Records from a dataset:
┄┄┄┄┄┄┄┄┄┄┄┄┄┄┄┄┄┄┄┄

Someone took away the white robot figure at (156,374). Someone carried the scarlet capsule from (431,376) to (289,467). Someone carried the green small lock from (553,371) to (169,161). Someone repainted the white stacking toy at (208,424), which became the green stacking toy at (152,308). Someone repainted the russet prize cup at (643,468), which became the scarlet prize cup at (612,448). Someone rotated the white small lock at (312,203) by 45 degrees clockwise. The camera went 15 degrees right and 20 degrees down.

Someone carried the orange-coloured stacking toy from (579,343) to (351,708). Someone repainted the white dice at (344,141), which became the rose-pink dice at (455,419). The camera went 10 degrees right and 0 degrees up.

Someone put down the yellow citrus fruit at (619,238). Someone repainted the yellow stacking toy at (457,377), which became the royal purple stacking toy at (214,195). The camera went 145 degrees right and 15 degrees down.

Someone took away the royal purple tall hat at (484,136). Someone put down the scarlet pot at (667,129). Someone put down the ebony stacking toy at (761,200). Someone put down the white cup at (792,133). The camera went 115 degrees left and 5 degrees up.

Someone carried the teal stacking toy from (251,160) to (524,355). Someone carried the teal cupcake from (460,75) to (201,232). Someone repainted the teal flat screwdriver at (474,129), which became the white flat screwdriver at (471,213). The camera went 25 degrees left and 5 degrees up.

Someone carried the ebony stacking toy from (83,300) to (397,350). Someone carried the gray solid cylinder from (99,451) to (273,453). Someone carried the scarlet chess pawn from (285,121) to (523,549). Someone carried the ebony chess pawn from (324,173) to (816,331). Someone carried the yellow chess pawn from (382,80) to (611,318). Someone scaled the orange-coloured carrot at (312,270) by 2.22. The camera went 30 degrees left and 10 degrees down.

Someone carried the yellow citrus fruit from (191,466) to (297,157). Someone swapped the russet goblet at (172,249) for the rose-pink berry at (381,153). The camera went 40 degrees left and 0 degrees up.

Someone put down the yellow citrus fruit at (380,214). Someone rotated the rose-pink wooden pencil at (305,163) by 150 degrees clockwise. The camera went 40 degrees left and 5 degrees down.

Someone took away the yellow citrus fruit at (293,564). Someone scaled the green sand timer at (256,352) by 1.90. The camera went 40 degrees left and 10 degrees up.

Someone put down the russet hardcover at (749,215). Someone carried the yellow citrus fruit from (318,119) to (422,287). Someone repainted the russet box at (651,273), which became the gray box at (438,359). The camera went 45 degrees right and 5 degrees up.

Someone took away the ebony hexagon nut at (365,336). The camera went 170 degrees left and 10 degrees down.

┄┄┄┄┄┄┄┄┄┄┄┄┄┄┄┄┄┄┄┄

# ABOUT THIS EXERCISE:
Repeat each record word for word. Do not leave any out.

# PROBLEM SOLUTION:
Someone took away the white robot figure at (156,374). Someone carried the scarlet capsule from (431,376) to (289,467). Someone carried the green small lock from (553,371) to (169,161). Someone repainted the white stacking toy at (208,424), which became the green stacking toy at (152,308). Someone repainted the russet prize cup at (643,468), which became the scarlet prize cup at (612,448). Someone rotated the white small lock at (312,203) by 45 degrees clockwise. The camera went 15 degrees right and 20 degrees down.

Someone carried the orange-coloured stacking toy from (579,343) to (351,708). Someone repainted the white dice at (344,141), which became the rose-pink dice at (455,419). The camera went 10 degrees right and 0 degrees up.

Someone put down the yellow citrus fruit at (619,238). Someone repainted the yellow stacking toy at (457,377), which became the royal purple stacking toy at (214,195). The camera went 145 degrees right and 15 degrees down.

Someone took away the royal purple tall hat at (484,136). Someone put down the scarlet pot at (667,129). Someone put down the ebony stacking toy at (761,200). Someone put down the white cup at (792,133). The camera went 115 degrees left and 5 degrees up.

Someone carried the teal stacking toy from (251,160) to (524,355). Someone carried the teal cupcake from (460,75) to (201,232). Someone repainted the teal flat screwdriver at (474,129), which became the white flat screwdriver at (471,213). The camera went 25 degrees left and 5 degrees up.

Someone carried the ebony stacking toy from (83,300) to (397,350). Someone carried the gray solid cylinder from (99,451) to (273,453). Someone carried the scarlet chess pawn from (285,121) to (523,549). Someone carried the ebony chess pawn from (324,173) to (816,331). Someone carried the yellow chess pawn from (382,80) to (611,318). Someone scaled the orange-coloured carrot at (312,270) by 2.22. The camera went 30 degrees left and 10 degrees down.

Someone carried the yellow citrus fruit from (191,466) to (297,157). Someone swapped the russet goblet at (172,249) for the rose-pink berry at (381,153). The camera went 40 degrees left and 0 degrees up.

Someone put down the yellow citrus fruit at (380,214). Someone rotated the rose-pink wooden pencil at (305,163) by 150 degrees clockwise. The camera went 40 degrees left and 5 degrees down.

Someone took away the yellow citrus fruit at (293,564). Someone scaled the green sand timer at (256,352) by 1.90. The camera went 40 degrees left and 10 degrees up.

Someone put down the russet hardcover at (749,215). Someone carried the yellow citrus fruit from (318,119) to (422,287). Someone repainted the russet box at (651,273), which became the gray box at (438,359). The camera went 45 degrees right and 5 degrees up.

Someone took away the ebony hexagon nut at (365,336). The camera went 170 degrees left and 10 degrees down.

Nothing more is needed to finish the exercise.